Copy the material below, swapping "center point" for "midpoint" and changing nothing else. Leave the pictures out.

Item-finding records
══════════

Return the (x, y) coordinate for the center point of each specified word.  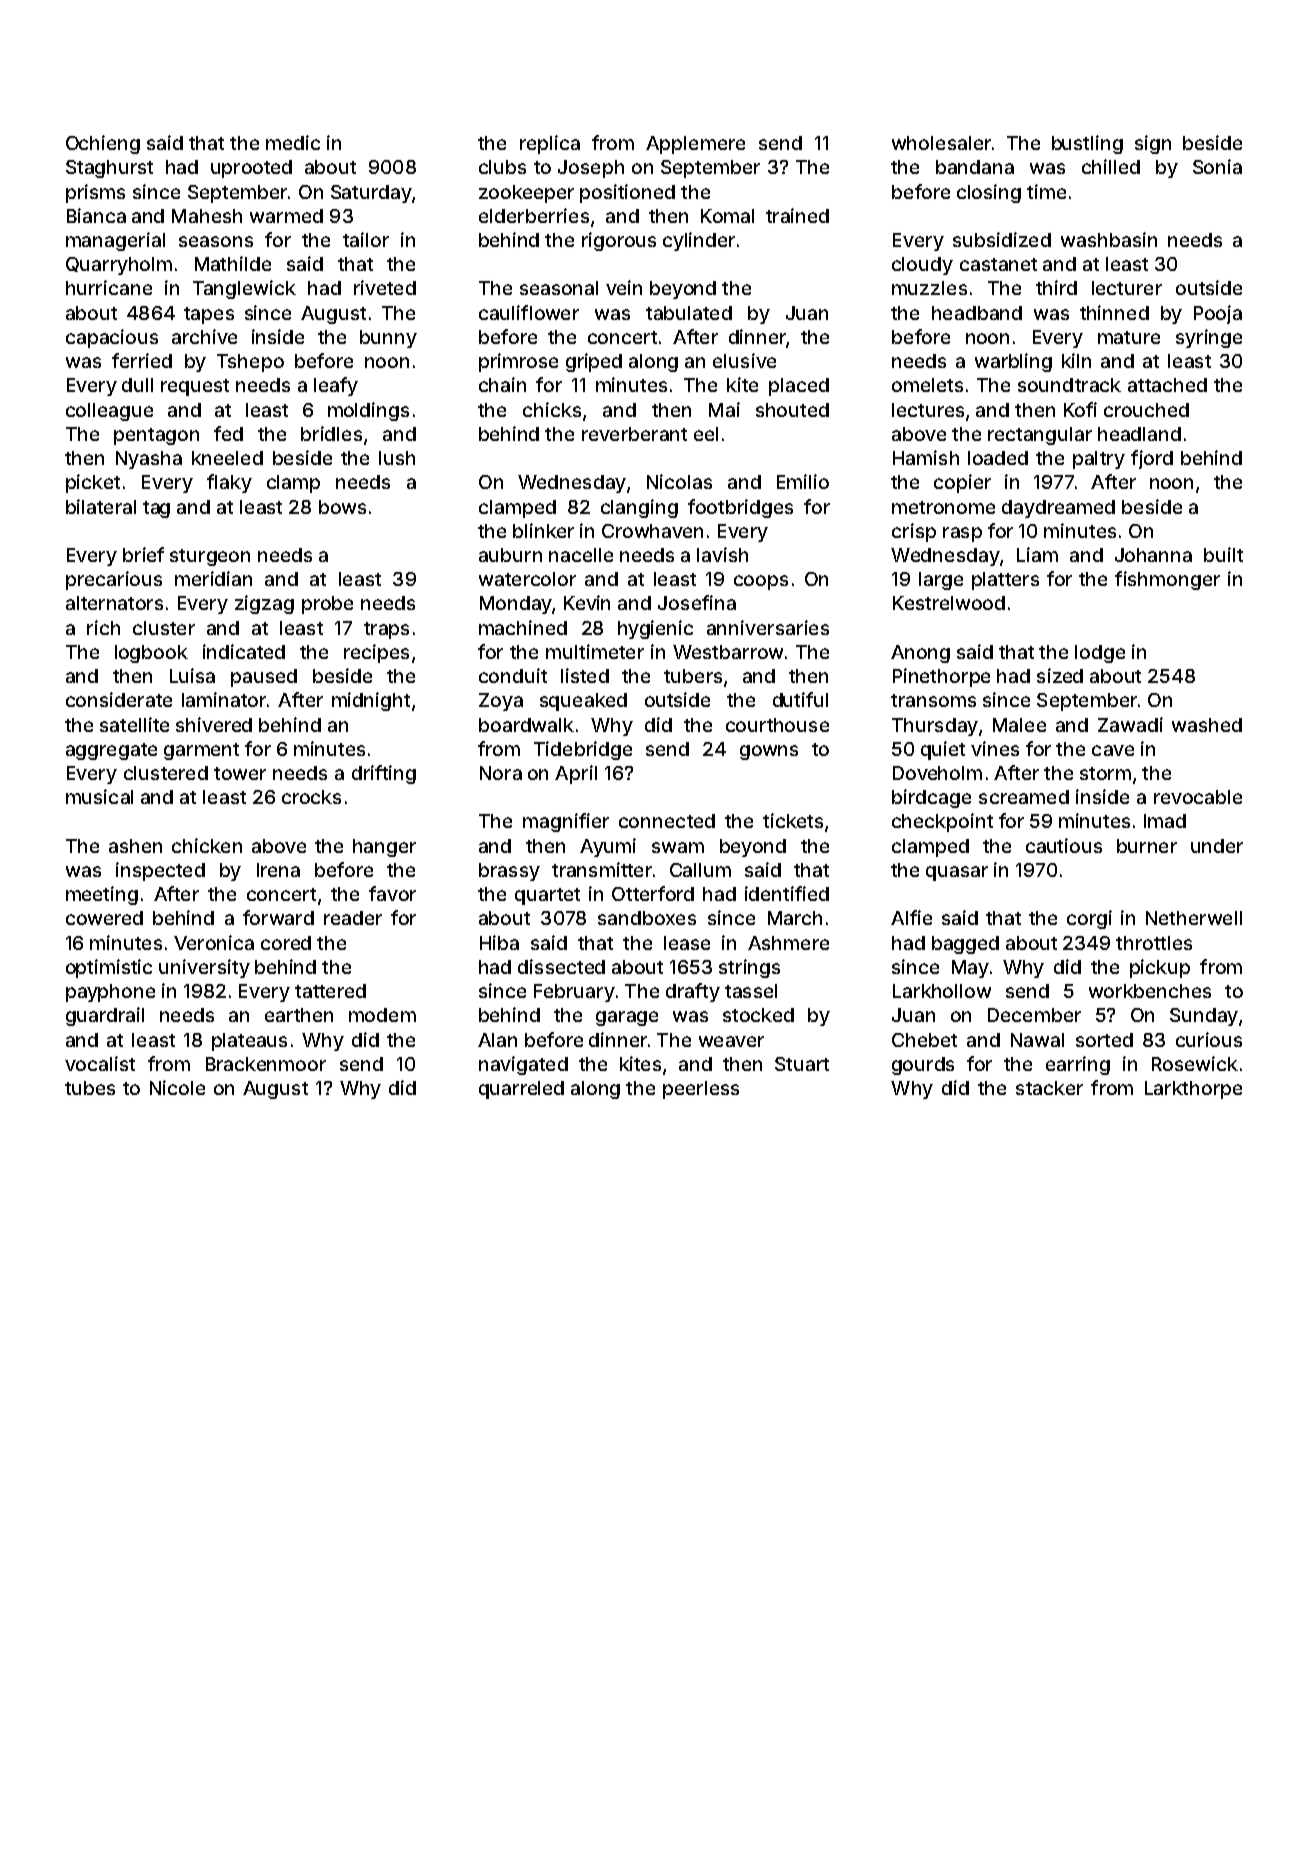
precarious (114, 580)
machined (523, 627)
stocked (758, 1015)
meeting (102, 895)
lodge (1100, 654)
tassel (751, 991)
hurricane (109, 287)
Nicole (177, 1087)
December (1034, 1015)
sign (1153, 144)
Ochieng (103, 144)
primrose (518, 362)
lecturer (1127, 288)
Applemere (695, 145)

══════════

### [Exercise solution]
Return the (x, y) coordinate for the midpoint of each specified word.  
precarious (114, 580)
machined (523, 627)
stocked (758, 1015)
meeting (102, 895)
lodge (1100, 654)
tassel (751, 991)
hurricane (109, 287)
Nicole (177, 1087)
December (1034, 1015)
sign (1153, 144)
Ochieng (103, 144)
primrose (518, 362)
lecturer (1127, 288)
Applemere (695, 145)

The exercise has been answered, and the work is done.